What is being asked: The result should be an exact copy of every record, with no pictures kept.

----- Data records -----

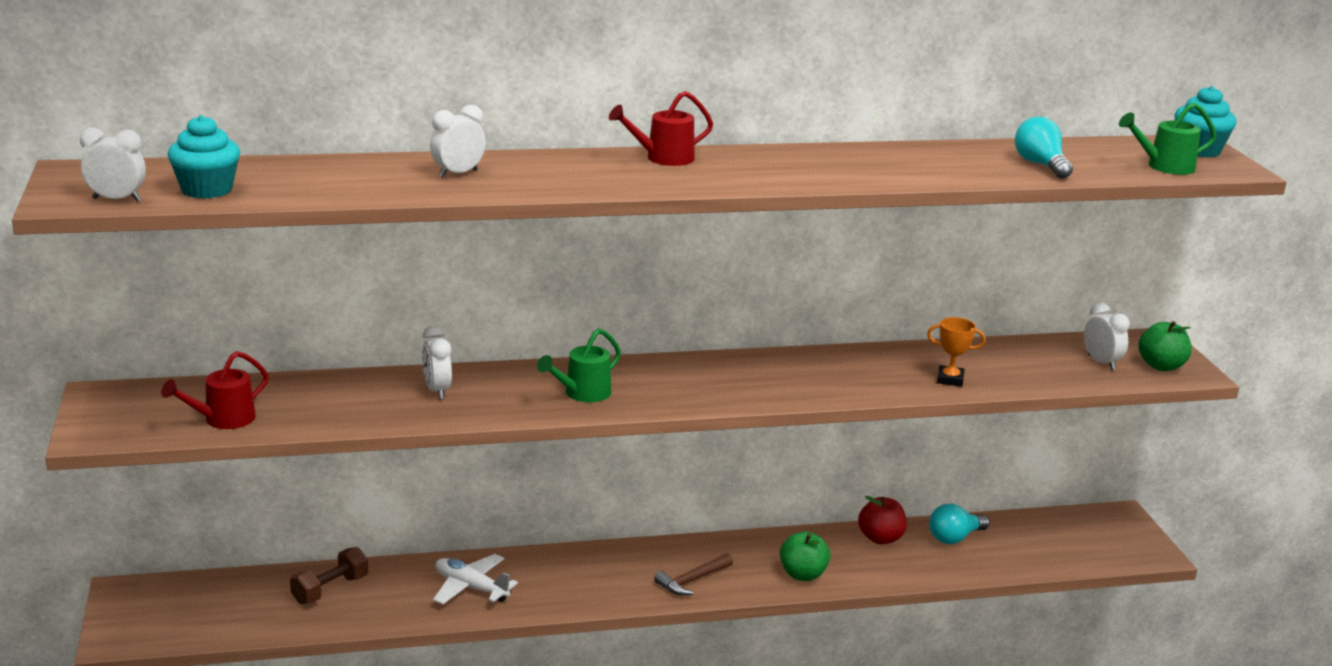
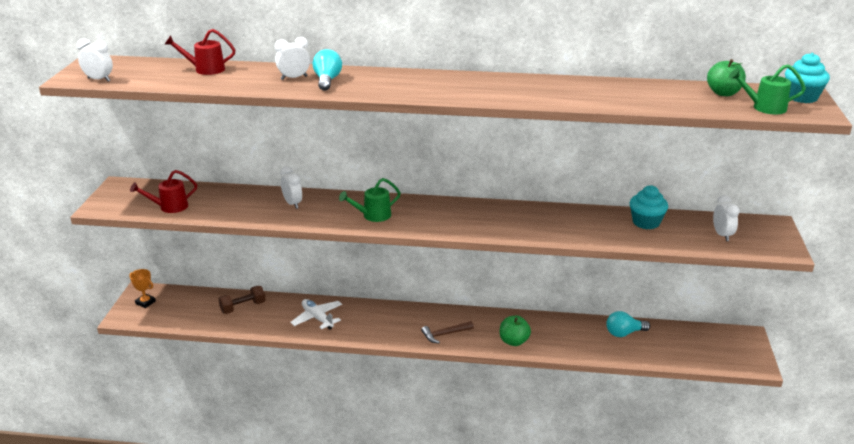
camera: 20 degrees right, 5 degrees up
(207, 190) = (150, 77): turquoise cupcake -> turquoise cupcake (646, 222)
(437, 391) = (292, 204): white clock -> white clock turned 150 degrees clockwise
(663, 158) = (424, 77): red watering can -> red watering can (205, 69)
(880, 538) = (575, 326): red apple -> none
(950, 379) = (608, 234): orange trophy -> orange trophy (145, 302)
(1040, 165) = (673, 99): turquoise light bulb -> turquoise light bulb (327, 80)
(1161, 366) = (764, 242): green apple -> green apple (723, 93)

-----

Expected output:
camera: 20 degrees right, 5 degrees up
(207, 190) = (150, 77): turquoise cupcake -> turquoise cupcake (646, 222)
(437, 391) = (292, 204): white clock -> white clock turned 150 degrees clockwise
(663, 158) = (424, 77): red watering can -> red watering can (205, 69)
(880, 538) = (575, 326): red apple -> none
(950, 379) = (608, 234): orange trophy -> orange trophy (145, 302)
(1040, 165) = (673, 99): turquoise light bulb -> turquoise light bulb (327, 80)
(1161, 366) = (764, 242): green apple -> green apple (723, 93)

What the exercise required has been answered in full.